Task goal
Filter these entries down to the lines that hold the word "board", and show each of them.
-- Material provided follows --
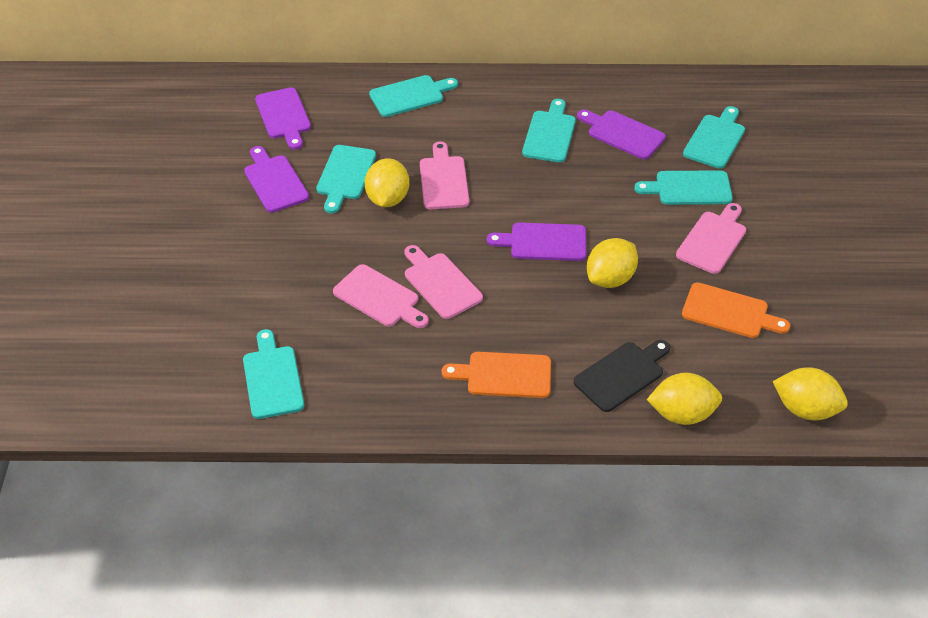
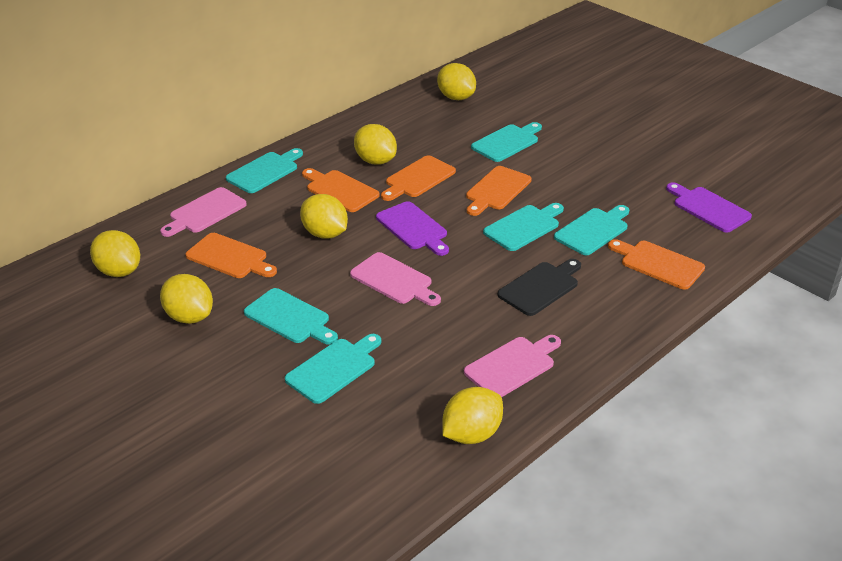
orange cutting board: 2 -> 5
pink cutting board: 4 -> 3
purple cutting board: 4 -> 2
yellow lemon: 4 -> 6

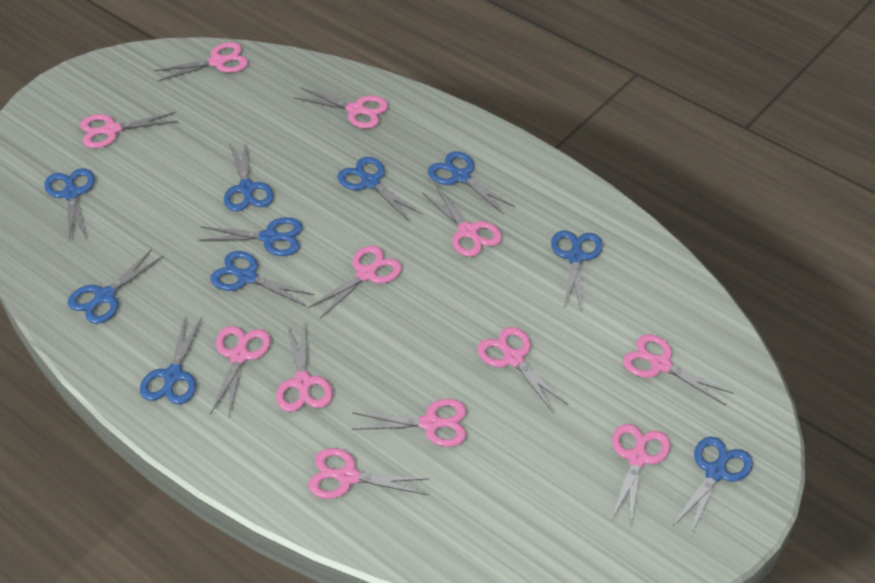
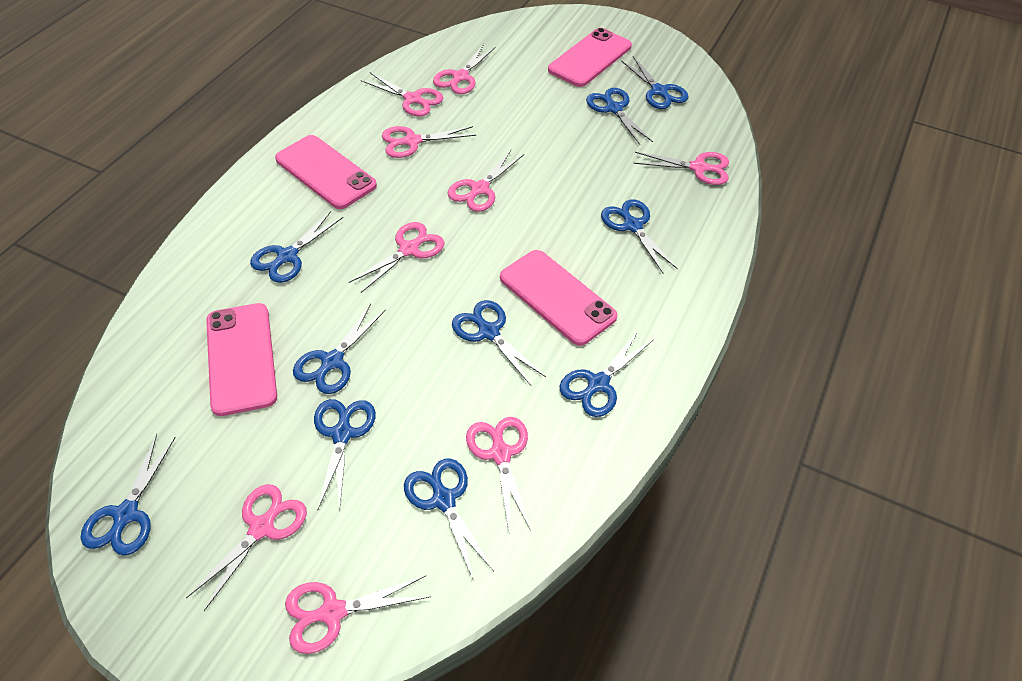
pink phone: 0 -> 4
pink scissors: 12 -> 9

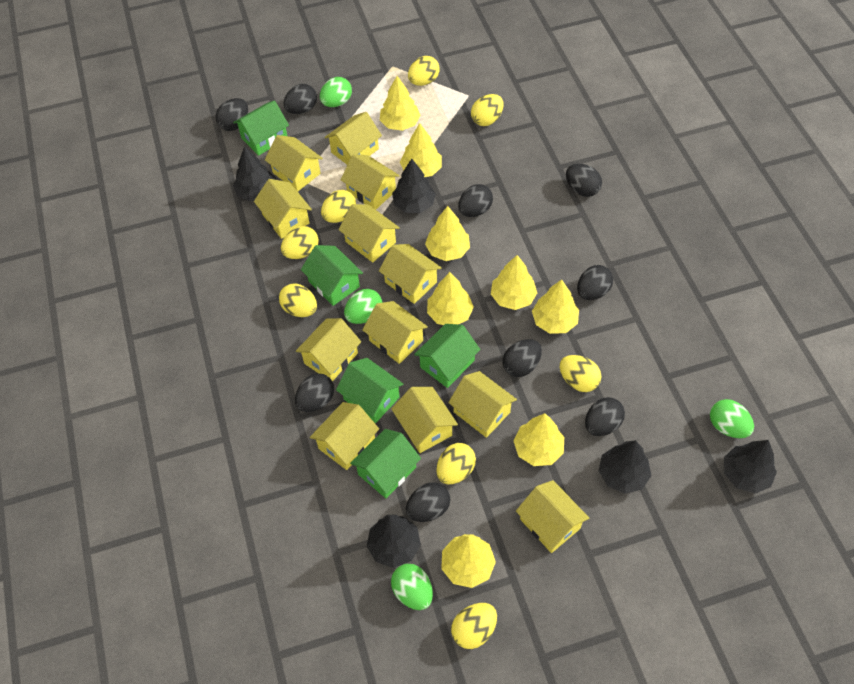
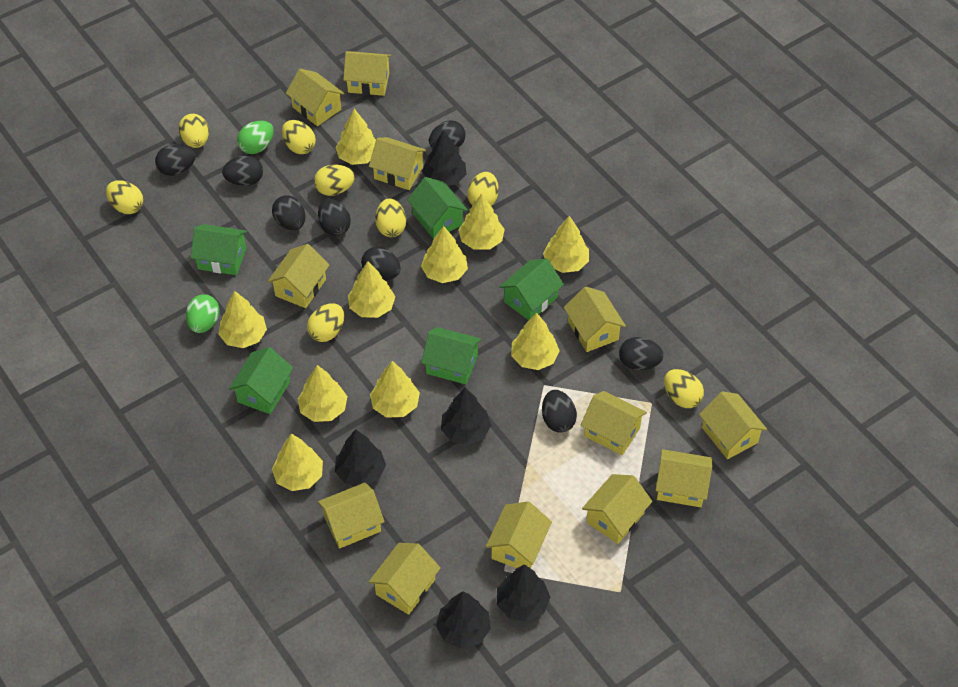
black egg: 9 -> 8
green egg: 4 -> 2
yellow tree: 8 -> 10

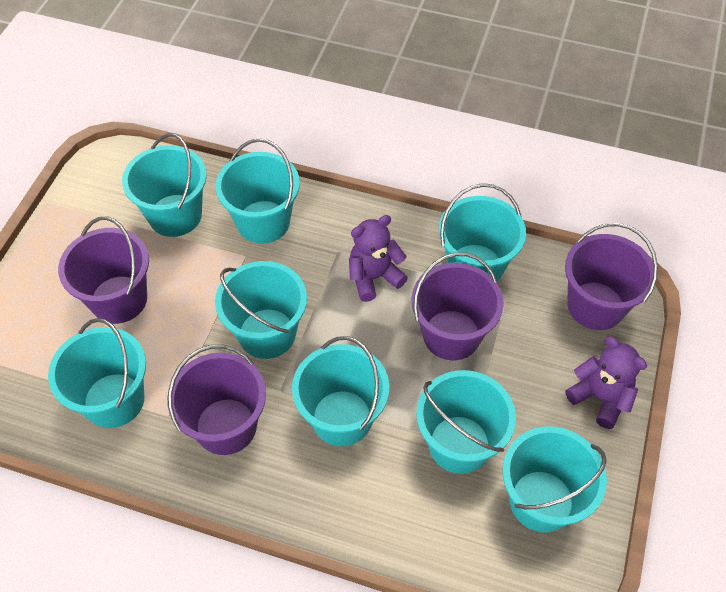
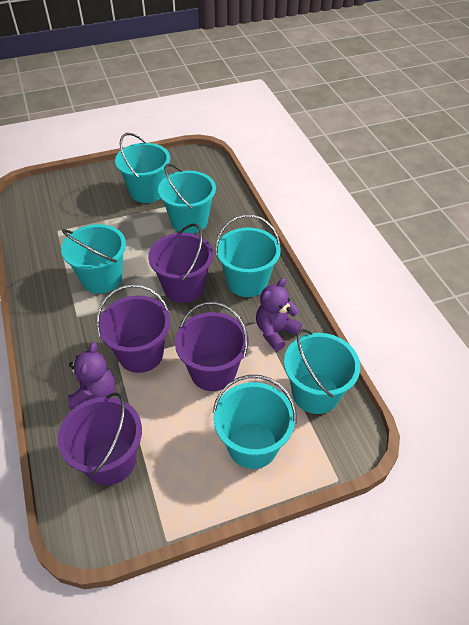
turquoise bucket: 8 -> 6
-- Material provided concluded --
Solved problem
orange cutting board: 2 -> 5
pink cutting board: 4 -> 3
purple cutting board: 4 -> 2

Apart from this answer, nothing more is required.